Source material:
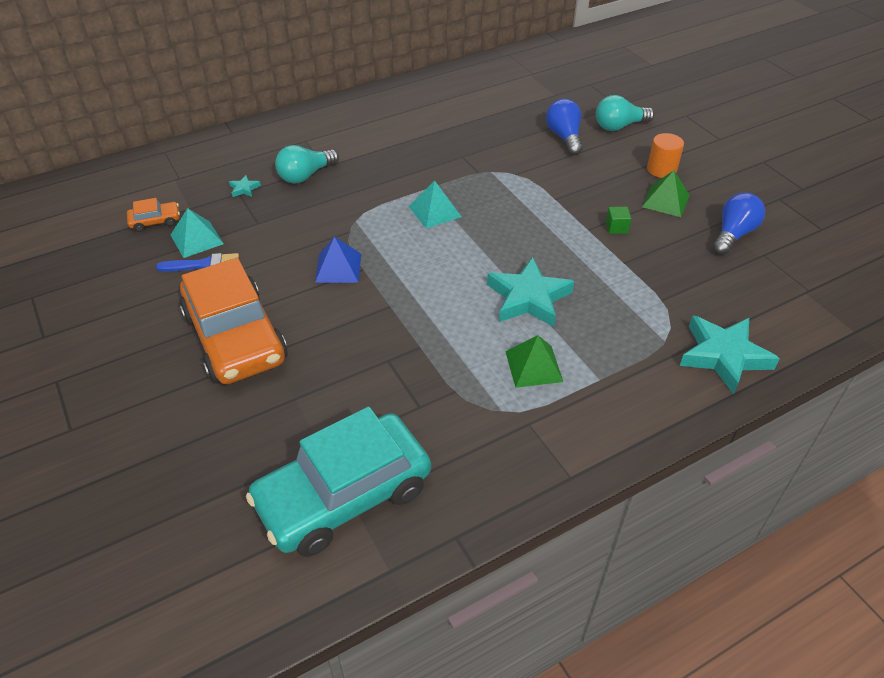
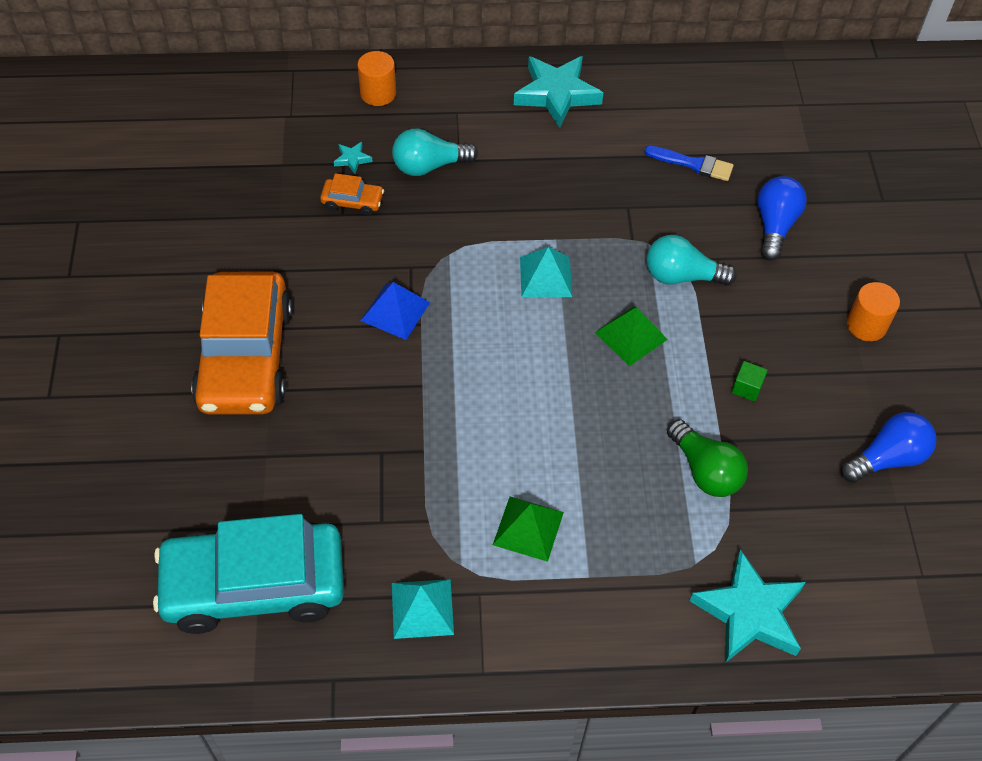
camera: 25 degrees right, 10 degrees up
(155, 221) = (238, 169): orange car -> orange car (352, 201)
(196, 239) = (268, 211): turquoise pyramid -> turquoise pyramid (422, 608)
(204, 264) = (259, 249): blue brush -> blue brush (693, 164)
(239, 146) = (378, 93): none -> orange cylinder
(528, 298) = (578, 440): turquoise star -> turquoise star (556, 94)
(619, 126) = (859, 235): turquoise light bulb -> turquoise light bulb (681, 276)
(627, 283) = (705, 470): none -> green light bulb
(666, 201) = (837, 374): green pyramid -> green pyramid (631, 336)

Your goal:
Every line of the listing that includes the word "orange" forms the answer.

Output of the task:
(155, 221) = (238, 169): orange car -> orange car (352, 201)
(239, 146) = (378, 93): none -> orange cylinder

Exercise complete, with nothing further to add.